/---

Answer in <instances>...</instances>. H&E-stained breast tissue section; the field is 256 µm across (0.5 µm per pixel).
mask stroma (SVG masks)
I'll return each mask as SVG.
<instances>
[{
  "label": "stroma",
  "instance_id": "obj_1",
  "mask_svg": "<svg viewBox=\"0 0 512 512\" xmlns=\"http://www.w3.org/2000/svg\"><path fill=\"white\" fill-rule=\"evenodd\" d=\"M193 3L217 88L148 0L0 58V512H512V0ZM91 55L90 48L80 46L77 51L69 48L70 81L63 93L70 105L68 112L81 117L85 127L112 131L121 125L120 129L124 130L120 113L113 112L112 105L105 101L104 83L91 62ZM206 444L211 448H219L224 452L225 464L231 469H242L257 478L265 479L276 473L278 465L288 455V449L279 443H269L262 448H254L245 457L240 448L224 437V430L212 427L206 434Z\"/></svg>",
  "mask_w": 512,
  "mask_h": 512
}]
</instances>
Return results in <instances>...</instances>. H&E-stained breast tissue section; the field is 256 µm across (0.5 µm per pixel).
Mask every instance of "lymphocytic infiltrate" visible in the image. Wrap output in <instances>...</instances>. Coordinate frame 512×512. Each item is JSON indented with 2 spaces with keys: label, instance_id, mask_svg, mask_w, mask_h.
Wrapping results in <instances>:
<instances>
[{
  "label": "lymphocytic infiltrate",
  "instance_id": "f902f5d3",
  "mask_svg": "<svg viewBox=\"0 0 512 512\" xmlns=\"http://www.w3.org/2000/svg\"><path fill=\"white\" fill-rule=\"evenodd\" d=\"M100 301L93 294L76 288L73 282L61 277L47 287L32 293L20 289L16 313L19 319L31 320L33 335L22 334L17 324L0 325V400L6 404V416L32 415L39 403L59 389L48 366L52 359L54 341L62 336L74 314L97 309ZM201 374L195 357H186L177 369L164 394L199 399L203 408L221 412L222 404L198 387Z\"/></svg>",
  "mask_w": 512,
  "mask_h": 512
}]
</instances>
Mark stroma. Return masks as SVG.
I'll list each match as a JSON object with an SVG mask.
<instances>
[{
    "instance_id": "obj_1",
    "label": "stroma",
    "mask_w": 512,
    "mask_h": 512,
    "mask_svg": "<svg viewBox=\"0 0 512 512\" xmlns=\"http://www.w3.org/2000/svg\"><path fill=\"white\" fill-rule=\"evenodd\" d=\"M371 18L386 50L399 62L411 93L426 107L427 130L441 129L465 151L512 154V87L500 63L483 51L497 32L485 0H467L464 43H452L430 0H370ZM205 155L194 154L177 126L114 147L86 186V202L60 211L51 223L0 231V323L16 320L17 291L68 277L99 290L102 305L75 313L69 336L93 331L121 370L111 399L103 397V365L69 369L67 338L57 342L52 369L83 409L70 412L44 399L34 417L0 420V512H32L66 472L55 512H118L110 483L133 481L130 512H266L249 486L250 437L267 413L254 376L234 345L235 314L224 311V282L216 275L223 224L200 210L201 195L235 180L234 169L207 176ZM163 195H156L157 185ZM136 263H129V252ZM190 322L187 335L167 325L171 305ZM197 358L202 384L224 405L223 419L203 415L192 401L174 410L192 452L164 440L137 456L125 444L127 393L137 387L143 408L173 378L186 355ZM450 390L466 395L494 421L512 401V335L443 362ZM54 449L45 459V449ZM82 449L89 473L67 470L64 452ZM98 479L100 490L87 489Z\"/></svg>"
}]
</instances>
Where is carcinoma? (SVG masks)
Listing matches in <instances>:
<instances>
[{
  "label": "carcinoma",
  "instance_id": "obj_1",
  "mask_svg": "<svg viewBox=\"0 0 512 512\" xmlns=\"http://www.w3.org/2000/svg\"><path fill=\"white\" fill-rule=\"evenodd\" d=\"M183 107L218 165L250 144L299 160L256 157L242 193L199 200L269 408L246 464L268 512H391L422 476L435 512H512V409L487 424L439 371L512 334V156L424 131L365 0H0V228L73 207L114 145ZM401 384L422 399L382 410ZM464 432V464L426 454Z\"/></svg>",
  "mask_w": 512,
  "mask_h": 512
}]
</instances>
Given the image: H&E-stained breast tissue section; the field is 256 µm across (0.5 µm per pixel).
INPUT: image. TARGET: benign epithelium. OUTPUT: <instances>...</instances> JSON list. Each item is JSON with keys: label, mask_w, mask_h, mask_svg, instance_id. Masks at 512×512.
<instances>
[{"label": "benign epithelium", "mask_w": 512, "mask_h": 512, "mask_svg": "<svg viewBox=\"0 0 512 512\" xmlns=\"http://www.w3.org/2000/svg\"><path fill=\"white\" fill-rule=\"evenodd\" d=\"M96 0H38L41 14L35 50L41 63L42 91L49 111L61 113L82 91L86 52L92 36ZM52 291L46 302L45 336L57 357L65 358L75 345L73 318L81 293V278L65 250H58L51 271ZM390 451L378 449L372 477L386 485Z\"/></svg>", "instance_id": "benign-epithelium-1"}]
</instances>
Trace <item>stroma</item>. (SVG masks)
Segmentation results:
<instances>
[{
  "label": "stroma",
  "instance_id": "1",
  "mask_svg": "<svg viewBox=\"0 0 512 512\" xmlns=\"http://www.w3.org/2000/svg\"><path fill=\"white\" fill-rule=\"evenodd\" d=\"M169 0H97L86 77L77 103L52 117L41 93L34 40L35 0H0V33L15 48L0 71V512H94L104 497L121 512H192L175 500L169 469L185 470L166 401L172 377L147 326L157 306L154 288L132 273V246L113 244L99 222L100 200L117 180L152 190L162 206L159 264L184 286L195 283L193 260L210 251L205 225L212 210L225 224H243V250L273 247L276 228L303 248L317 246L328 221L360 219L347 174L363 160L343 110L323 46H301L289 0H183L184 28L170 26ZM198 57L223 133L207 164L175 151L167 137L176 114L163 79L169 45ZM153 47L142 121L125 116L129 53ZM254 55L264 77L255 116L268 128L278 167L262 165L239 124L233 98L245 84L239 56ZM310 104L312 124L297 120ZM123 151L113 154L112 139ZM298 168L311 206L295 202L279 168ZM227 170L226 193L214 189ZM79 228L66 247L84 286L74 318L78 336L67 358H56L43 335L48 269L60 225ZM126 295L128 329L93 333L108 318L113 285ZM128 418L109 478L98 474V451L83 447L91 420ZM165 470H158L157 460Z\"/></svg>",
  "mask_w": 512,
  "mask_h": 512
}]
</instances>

\---

● **To be done**
Gather all lines from the records above in which "field" appears.

● **Written answer**
Answer in <instances>...</instances>. H&E-stained breast tissue section; the field is 256 µm across (0.5 µm per pixel).
Return results in <instances>...</instances>. H&E-stained breast tissue section; the field is 256 µm across (0.5 µm per pixel).
Given the image: H&E-stained breast tissue section; the field is 256 µm across (0.5 µm per pixel).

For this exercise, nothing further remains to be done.